**Your task**
Reproduce the listing exactly. Omit pictures.

**Data supplied**

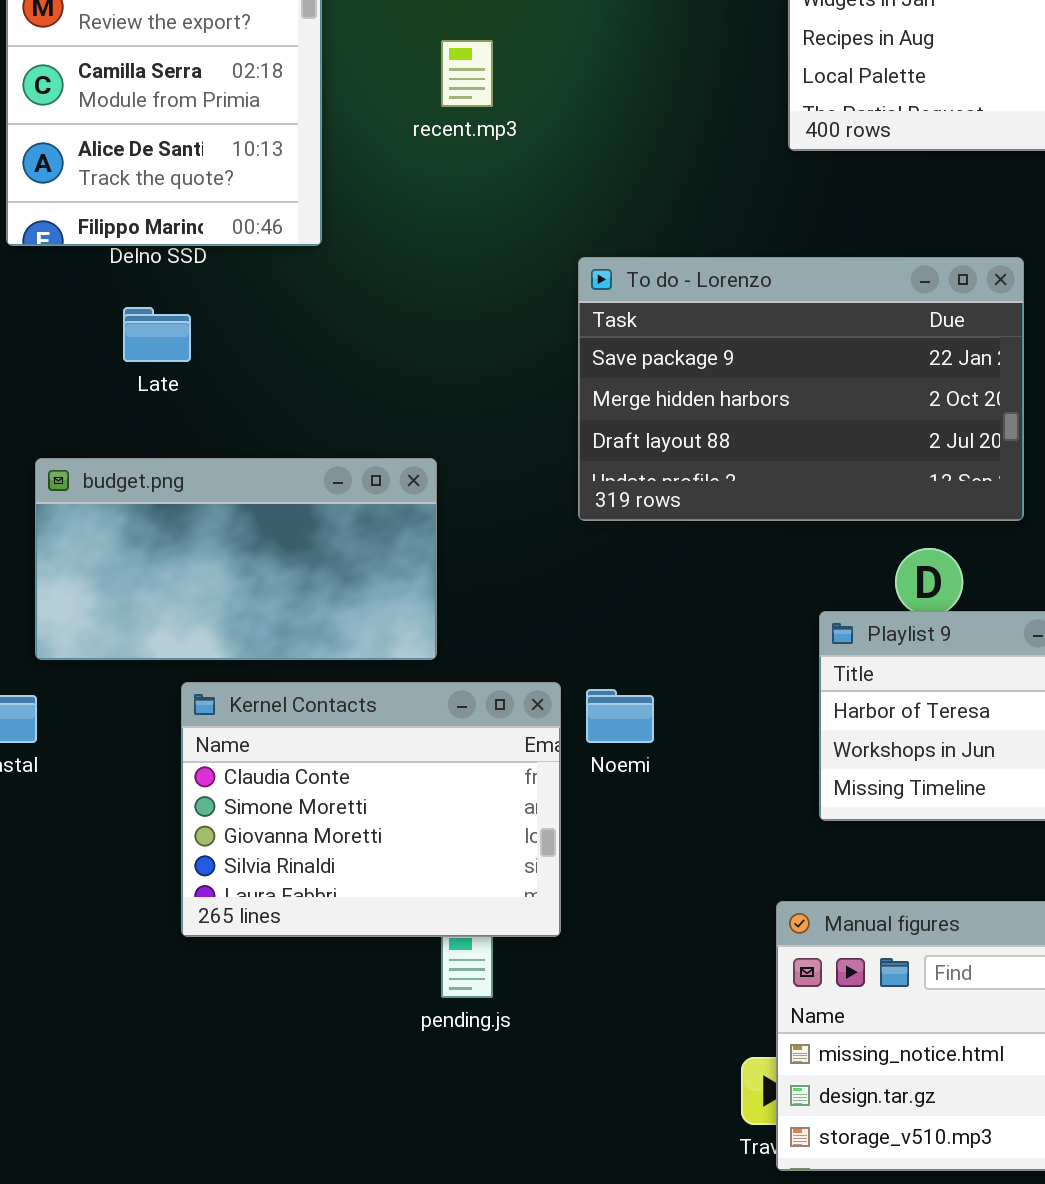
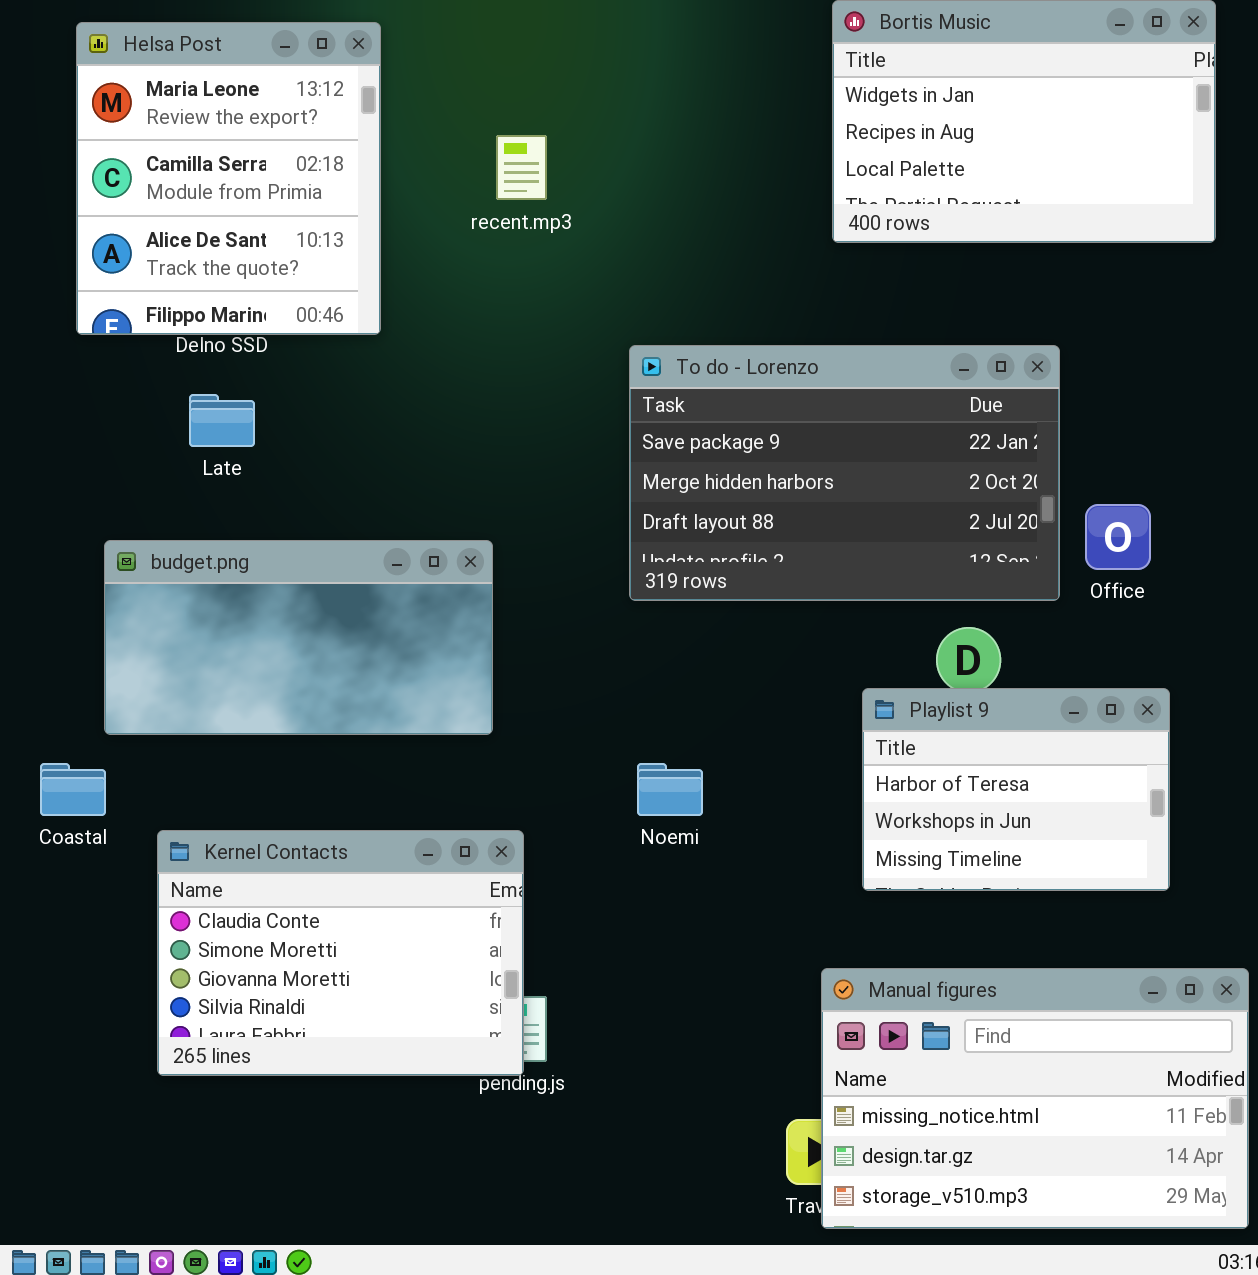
Kernel Contacts: [181,682,561,937] -> [157,830,524,1076], moved

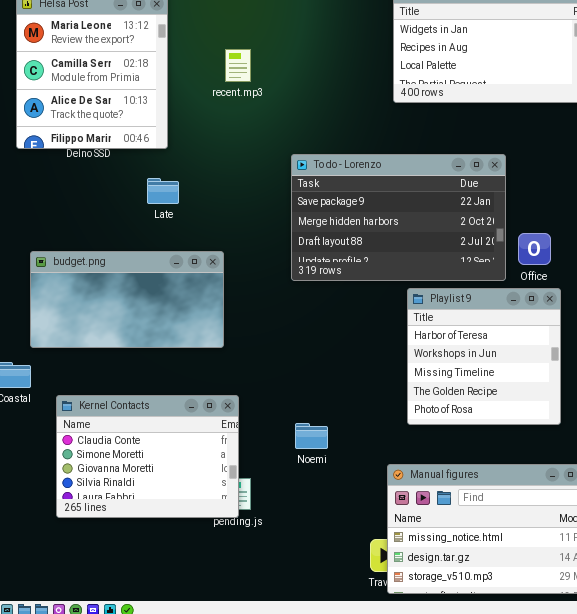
Late: [189,394,255,447] -> [147,178,179,204], moved
Playlist 9: [862,688,1170,891] -> [407,288,561,425], resized
Noemi: [637,763,703,816] -> [295,423,328,449], moved

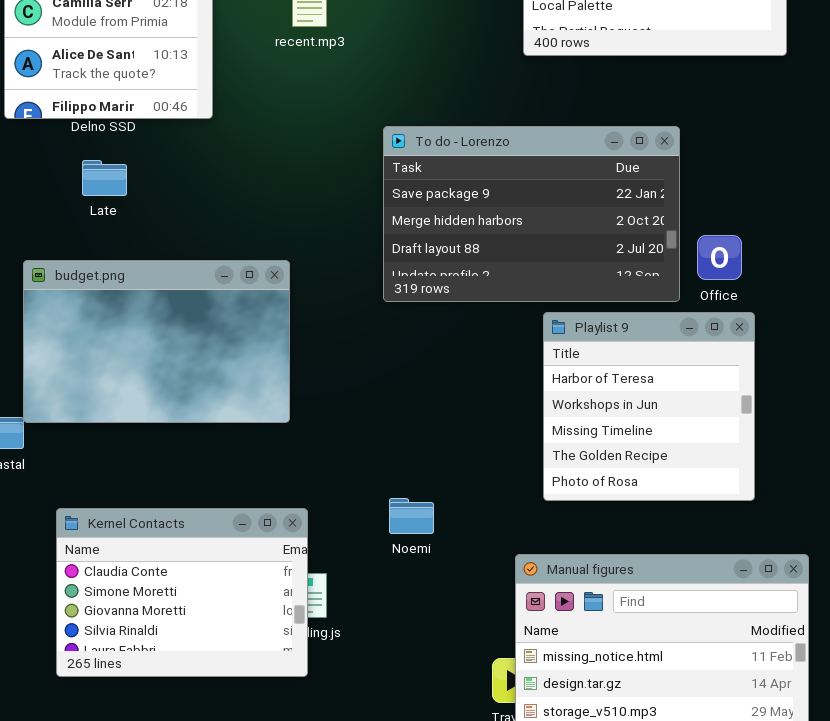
Late: [147,178,179,204] -> [82,160,127,196], moved
budget.png: [30,251,224,348] -> [23,260,290,423], resized
Kernel Contacts: [56,395,239,518] -> [56,508,308,677], moved

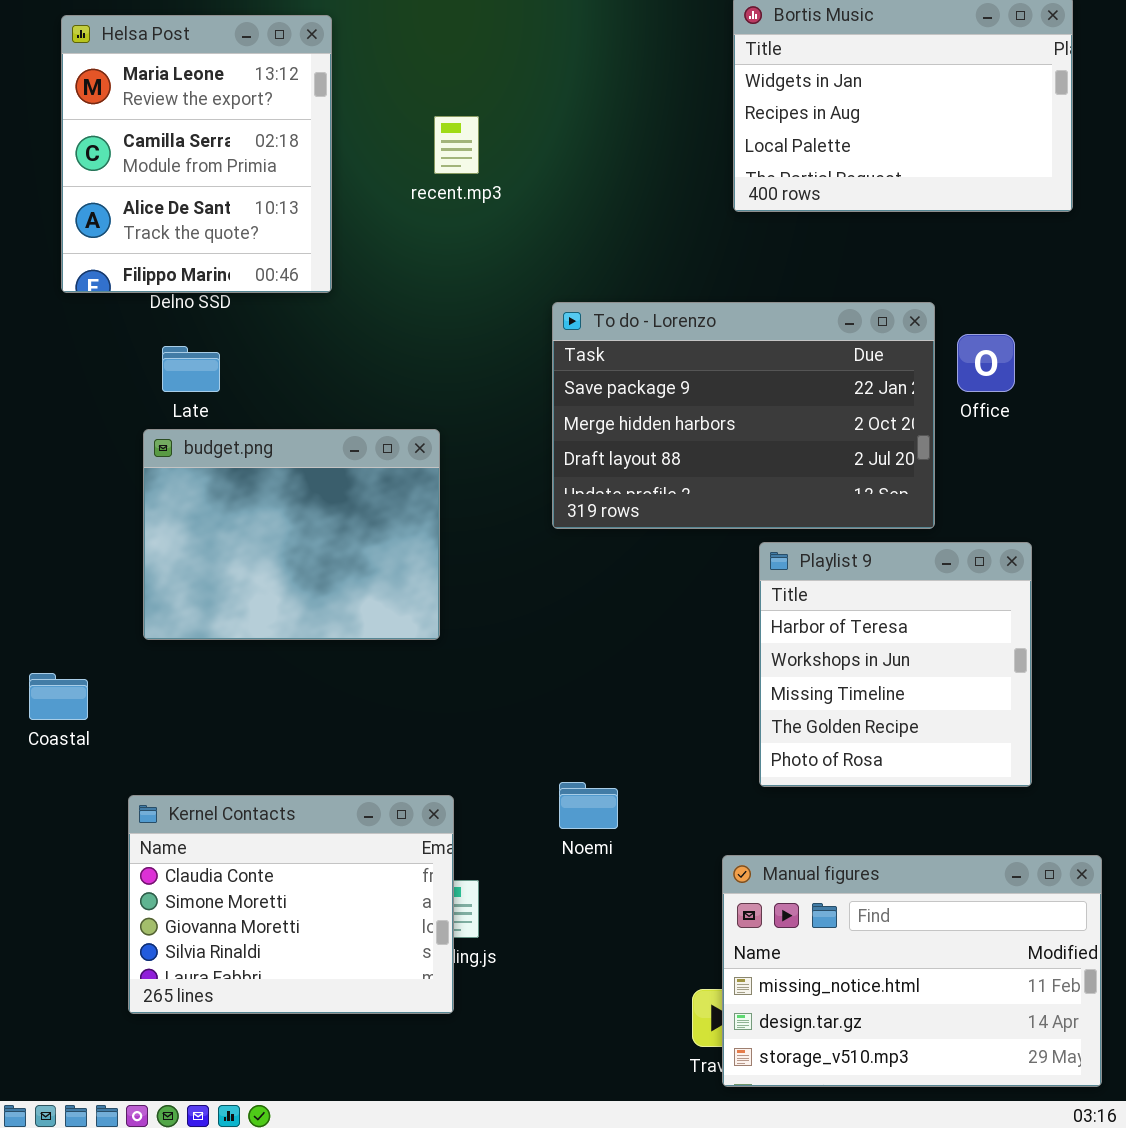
Office: [697,235,742,280] -> [957,334,1015,392], moved
budget.png: [23,260,290,423] -> [143,429,440,640], moved, resized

**Written answer**
Kernel Contacts: [181,682,561,937] -> [157,830,524,1076], moved

Late: [189,394,255,447] -> [147,178,179,204], moved
Playlist 9: [862,688,1170,891] -> [407,288,561,425], resized
Noemi: [637,763,703,816] -> [295,423,328,449], moved

Late: [147,178,179,204] -> [82,160,127,196], moved
budget.png: [30,251,224,348] -> [23,260,290,423], resized
Kernel Contacts: [56,395,239,518] -> [56,508,308,677], moved

Office: [697,235,742,280] -> [957,334,1015,392], moved
budget.png: [23,260,290,423] -> [143,429,440,640], moved, resized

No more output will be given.